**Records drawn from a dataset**
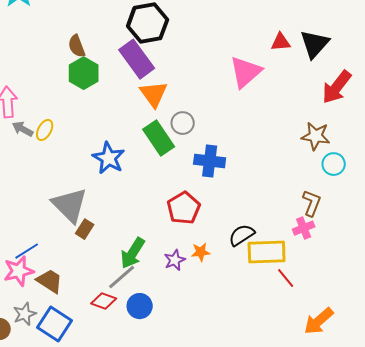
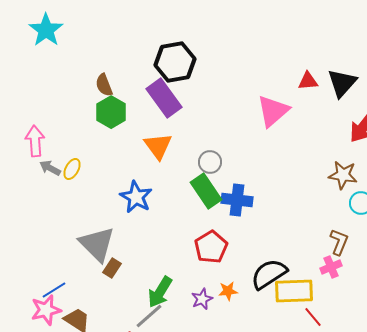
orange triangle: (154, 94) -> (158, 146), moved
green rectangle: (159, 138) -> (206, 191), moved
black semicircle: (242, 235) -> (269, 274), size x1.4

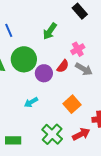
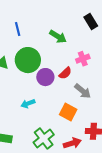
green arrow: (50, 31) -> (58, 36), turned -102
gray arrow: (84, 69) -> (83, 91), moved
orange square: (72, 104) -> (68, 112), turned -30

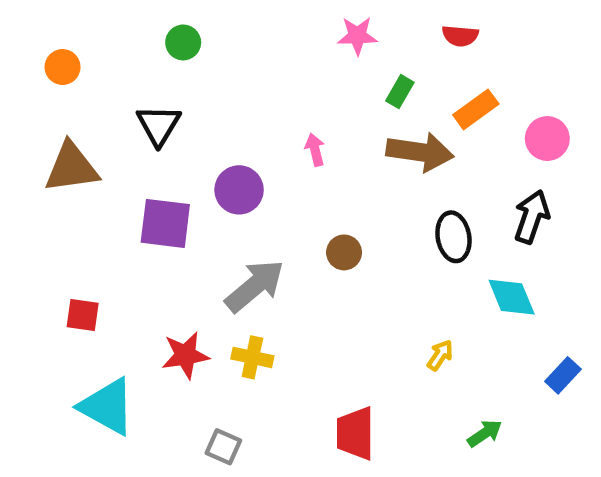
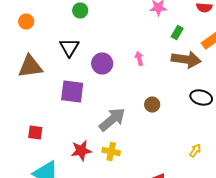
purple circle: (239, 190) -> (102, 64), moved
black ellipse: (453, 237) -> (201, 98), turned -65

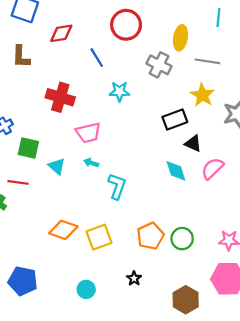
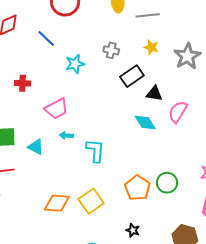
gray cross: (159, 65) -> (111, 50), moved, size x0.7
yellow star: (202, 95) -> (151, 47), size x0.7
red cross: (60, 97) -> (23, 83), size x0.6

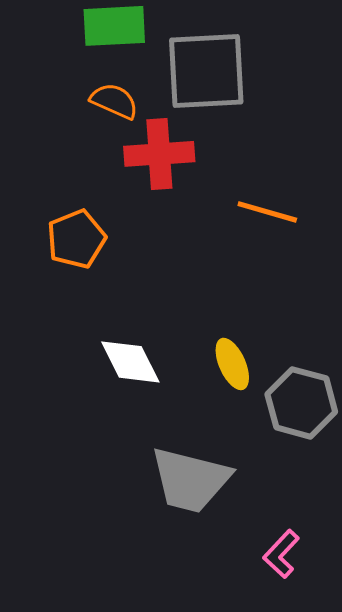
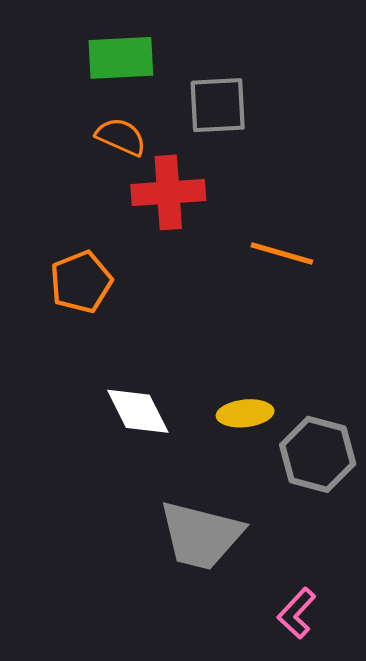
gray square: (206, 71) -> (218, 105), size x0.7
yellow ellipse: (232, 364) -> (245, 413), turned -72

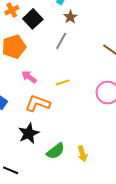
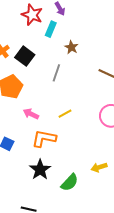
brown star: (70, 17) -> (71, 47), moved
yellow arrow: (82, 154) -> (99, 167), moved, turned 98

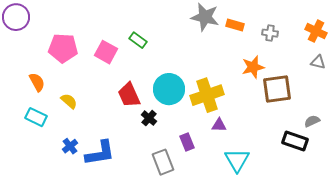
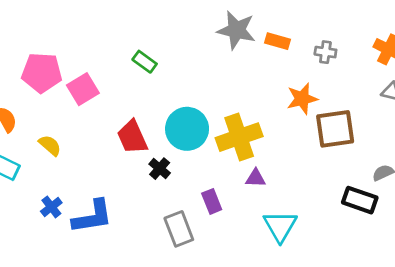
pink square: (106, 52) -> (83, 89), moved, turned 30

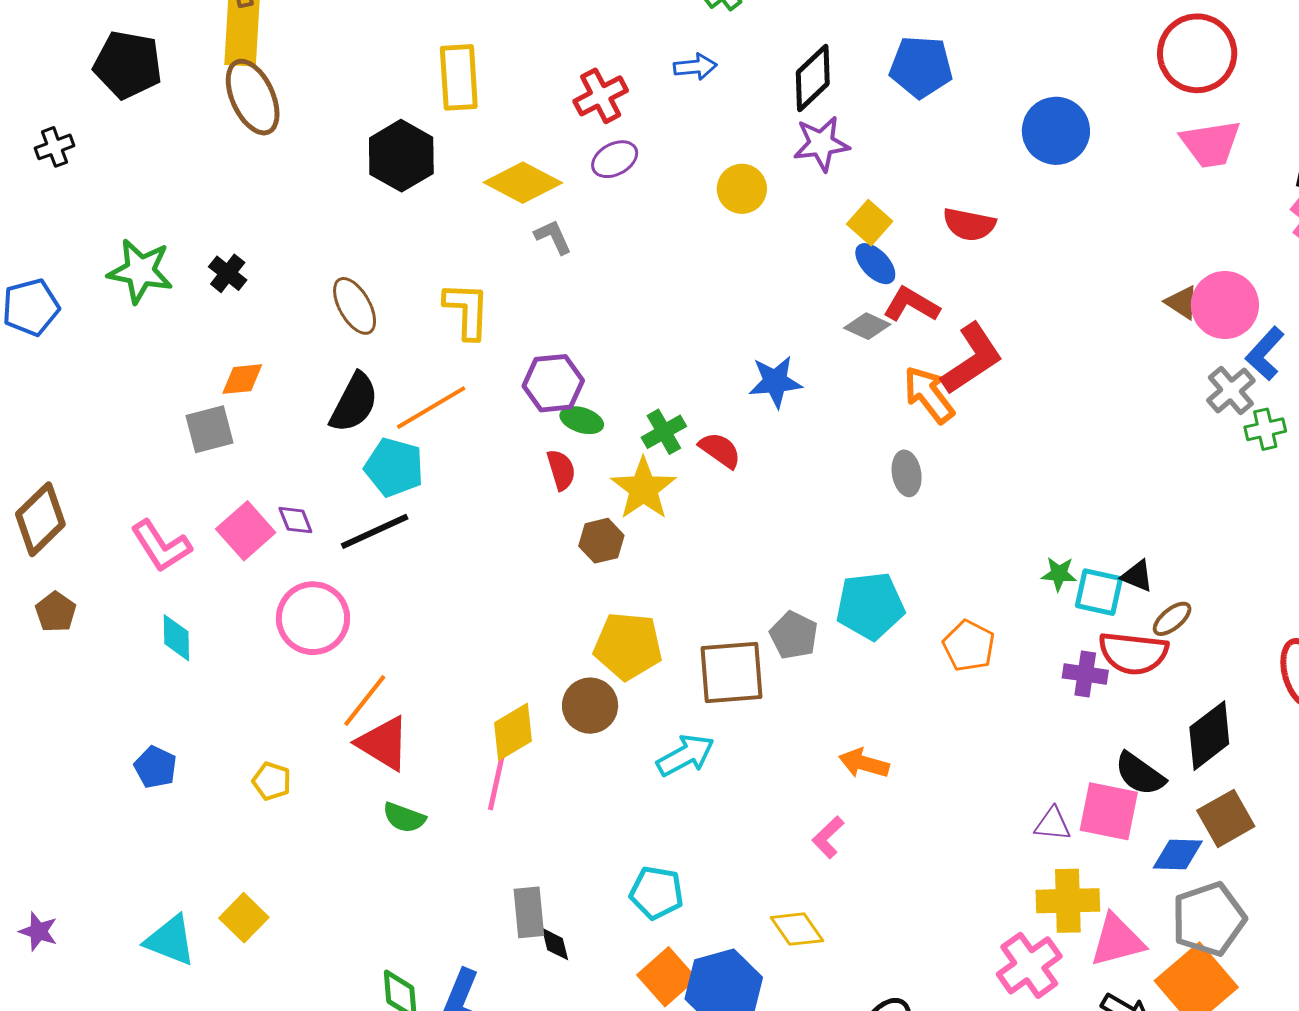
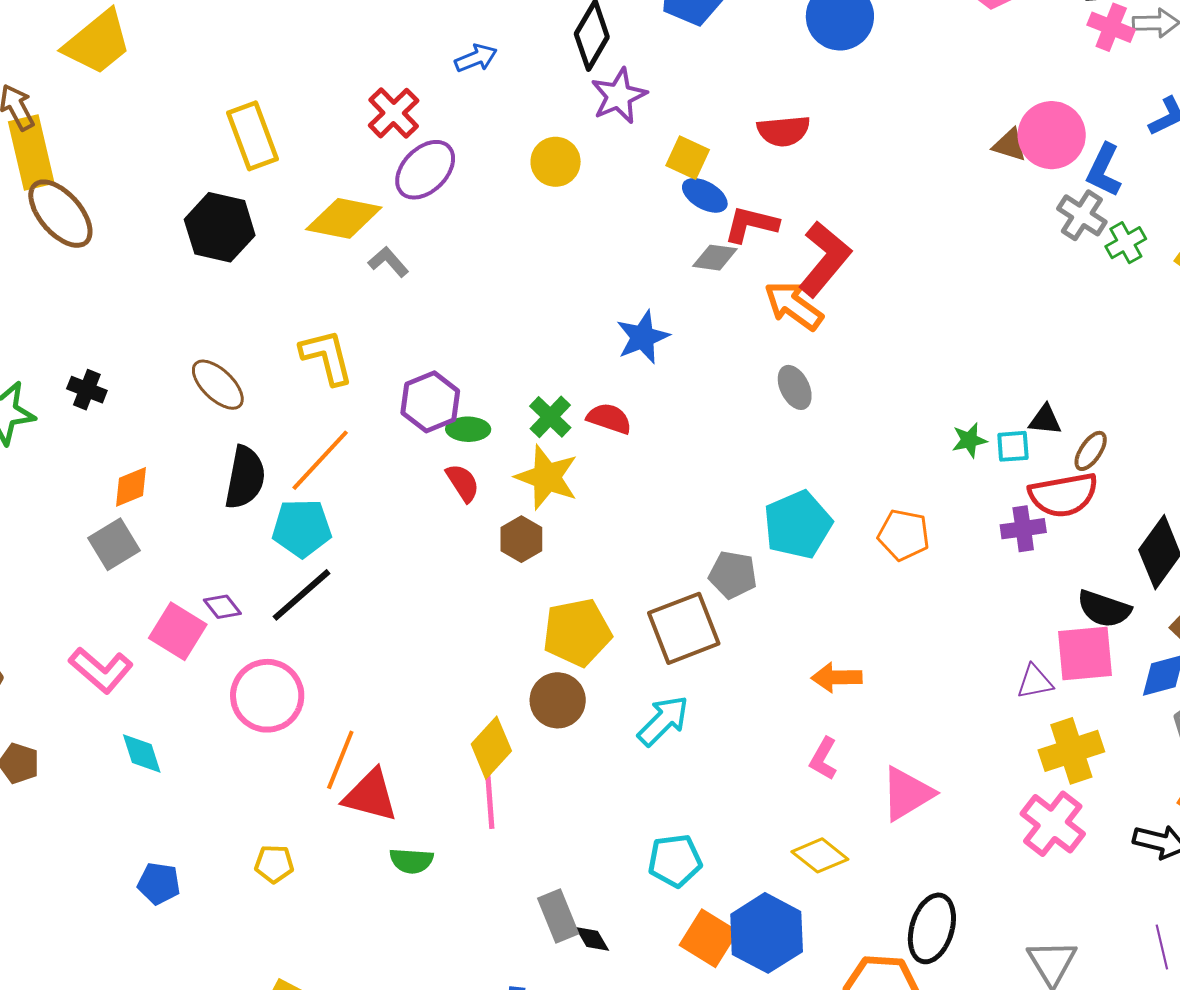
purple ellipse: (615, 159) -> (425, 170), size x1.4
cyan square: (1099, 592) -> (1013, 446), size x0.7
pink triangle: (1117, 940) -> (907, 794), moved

**Task item**
Pictures must be left out when the records are transcribed exactly.

**Response area**
orange triangle: (154, 94) -> (158, 146), moved
green rectangle: (159, 138) -> (206, 191), moved
black semicircle: (242, 235) -> (269, 274), size x1.4

green arrow: (50, 31) -> (58, 36), turned -102
gray arrow: (84, 69) -> (83, 91), moved
orange square: (72, 104) -> (68, 112), turned -30

purple circle: (239, 190) -> (102, 64), moved
black ellipse: (453, 237) -> (201, 98), turned -65

gray cross: (159, 65) -> (111, 50), moved, size x0.7
yellow star: (202, 95) -> (151, 47), size x0.7
red cross: (60, 97) -> (23, 83), size x0.6

gray square: (206, 71) -> (218, 105), size x0.7
yellow ellipse: (232, 364) -> (245, 413), turned -72

brown star: (70, 17) -> (71, 47), moved
yellow arrow: (82, 154) -> (99, 167), moved, turned 98

pink square: (106, 52) -> (83, 89), moved, turned 30

purple ellipse: (615, 159) -> (425, 170), size x1.4
cyan square: (1099, 592) -> (1013, 446), size x0.7
pink triangle: (1117, 940) -> (907, 794), moved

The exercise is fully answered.